Exercise objective: Except for the pictures, retype the records that follow exactly.

Records for processing:
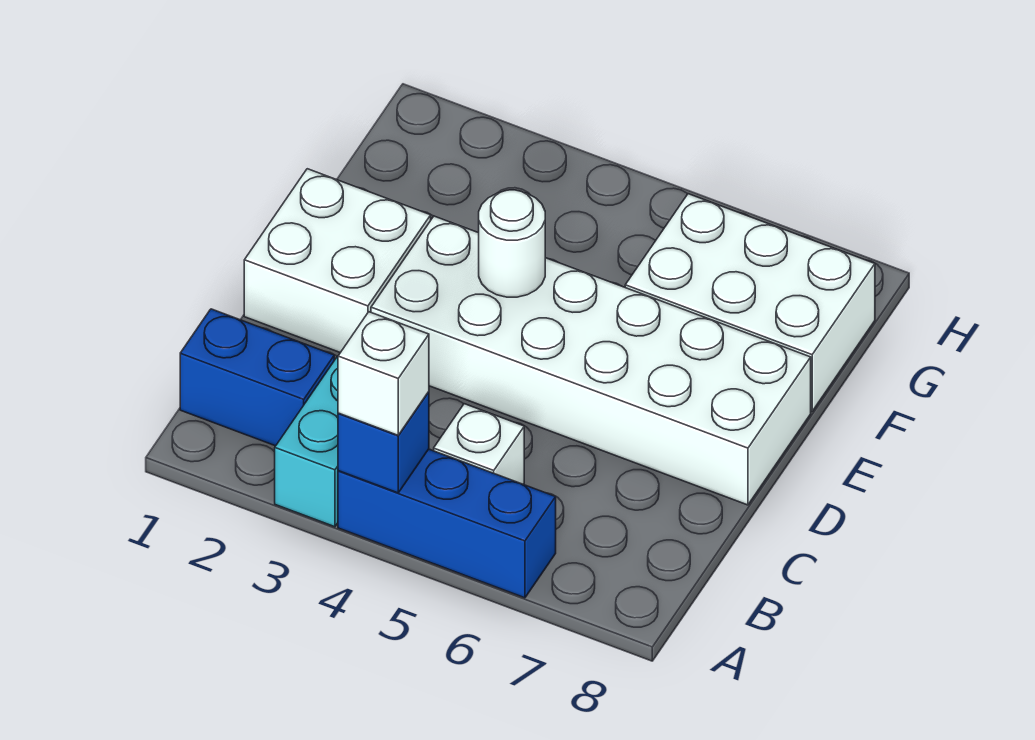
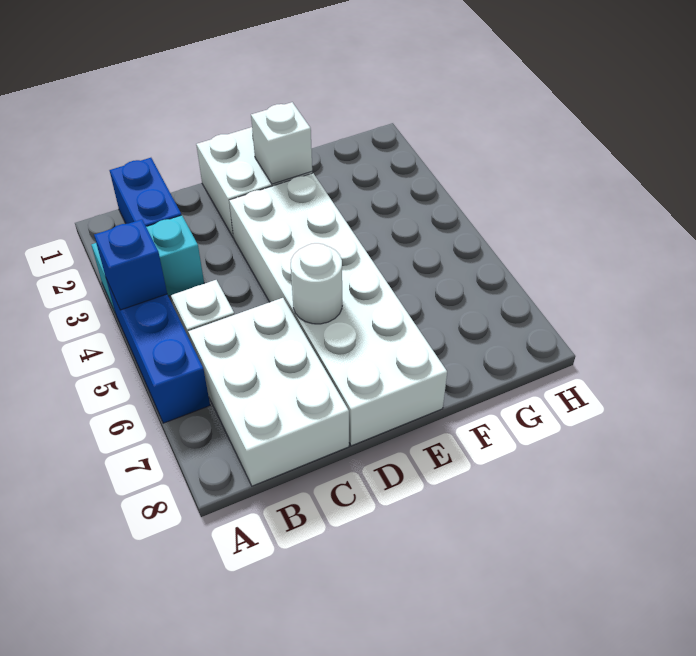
white brick A4 level 3 -> white brick E2 level 2
white round brick E4 level 2 -> white round brick D6 level 2
white brick F6:G8 level 1 -> white brick B6:C8 level 1

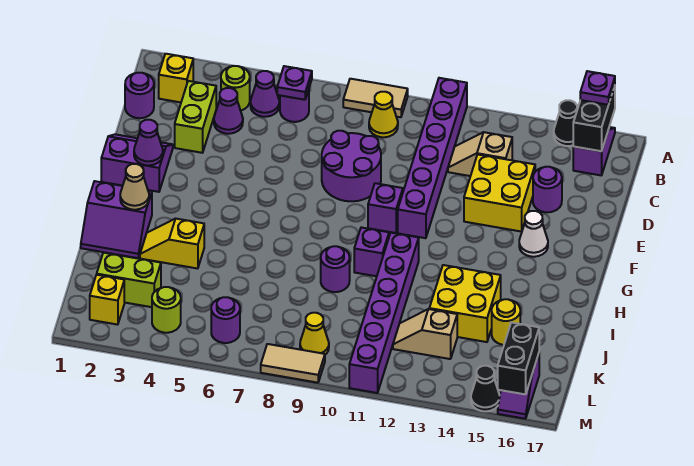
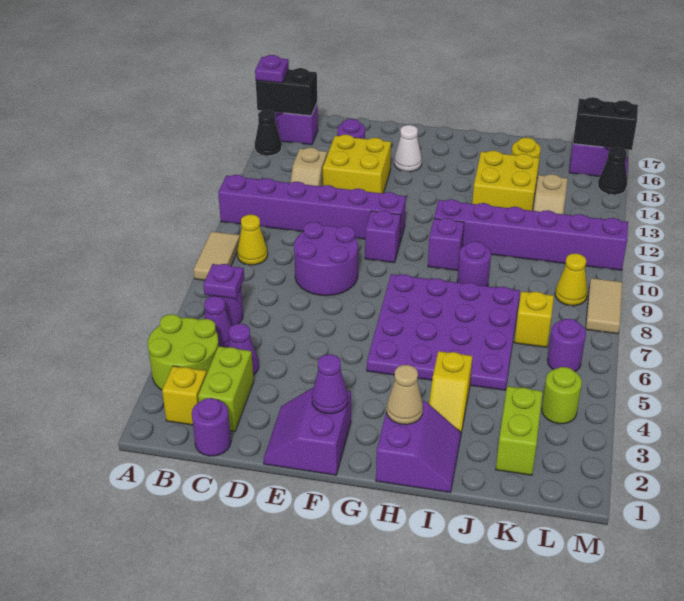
lime round brick B4 level 1 -> lime round brick A3:B4 level 1
lime brick C3:D3 level 1 -> lime brick C2:C3 level 1
none -> purple plate G5:J8 level 1
yellow brick L2 level 1 -> yellow brick K7 level 1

Response below:
white brick A4 level 3 -> white brick E2 level 2
white round brick E4 level 2 -> white round brick D6 level 2
white brick F6:G8 level 1 -> white brick B6:C8 level 1

lime round brick B4 level 1 -> lime round brick A3:B4 level 1
lime brick C3:D3 level 1 -> lime brick C2:C3 level 1
none -> purple plate G5:J8 level 1
yellow brick L2 level 1 -> yellow brick K7 level 1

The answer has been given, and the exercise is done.